Stored items
■ ■ ■ ■

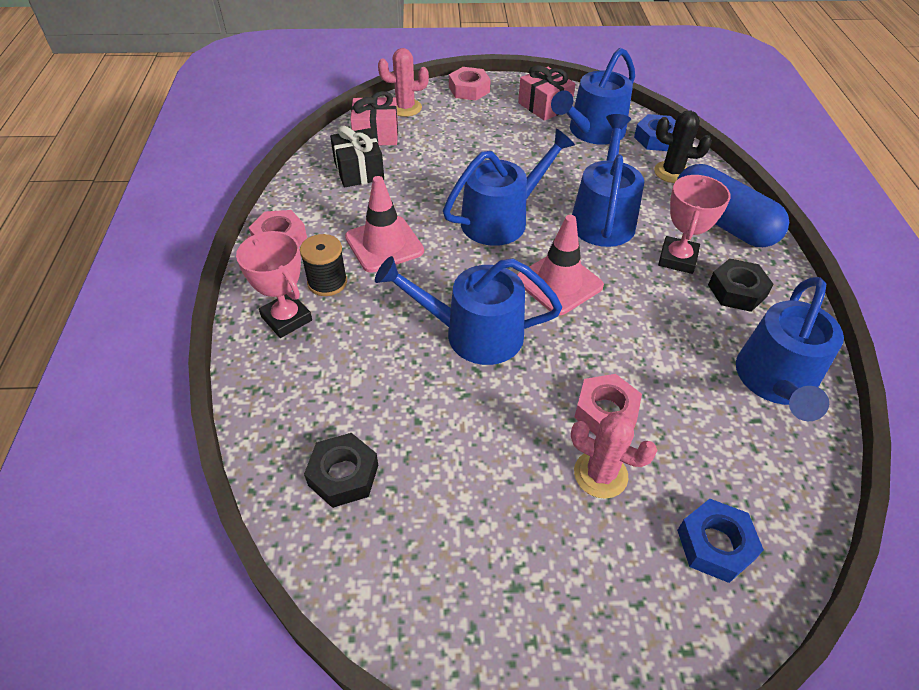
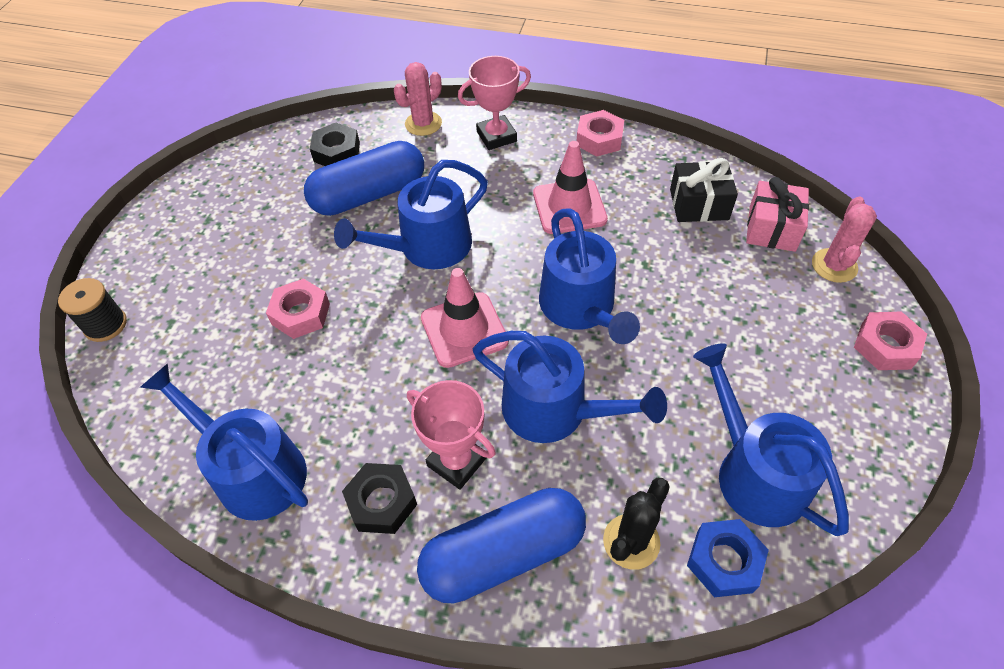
camera: 110 degrees right, 5 degrees up
(327, 282) = (530, 163): black spool -> black spool (105, 325)
(413, 410) = (369, 195): none -> blue capsule
(474, 334) = (428, 247): blue watering can -> blue watering can turned 150 degrees counterclockwise
(544, 106) = (834, 431): pink gift -> none
(600, 474) = (250, 290): pink cactus -> pink cactus (423, 124)
(715, 544) = (155, 340): blue nut -> none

■ ■ ■ ■

In the records above, find the line containing "(474, 334) = (428, 247): blue" and print it and every later line exactly, through the last one.

» RESPONSE:
(474, 334) = (428, 247): blue watering can -> blue watering can turned 150 degrees counterclockwise
(544, 106) = (834, 431): pink gift -> none
(600, 474) = (250, 290): pink cactus -> pink cactus (423, 124)
(715, 544) = (155, 340): blue nut -> none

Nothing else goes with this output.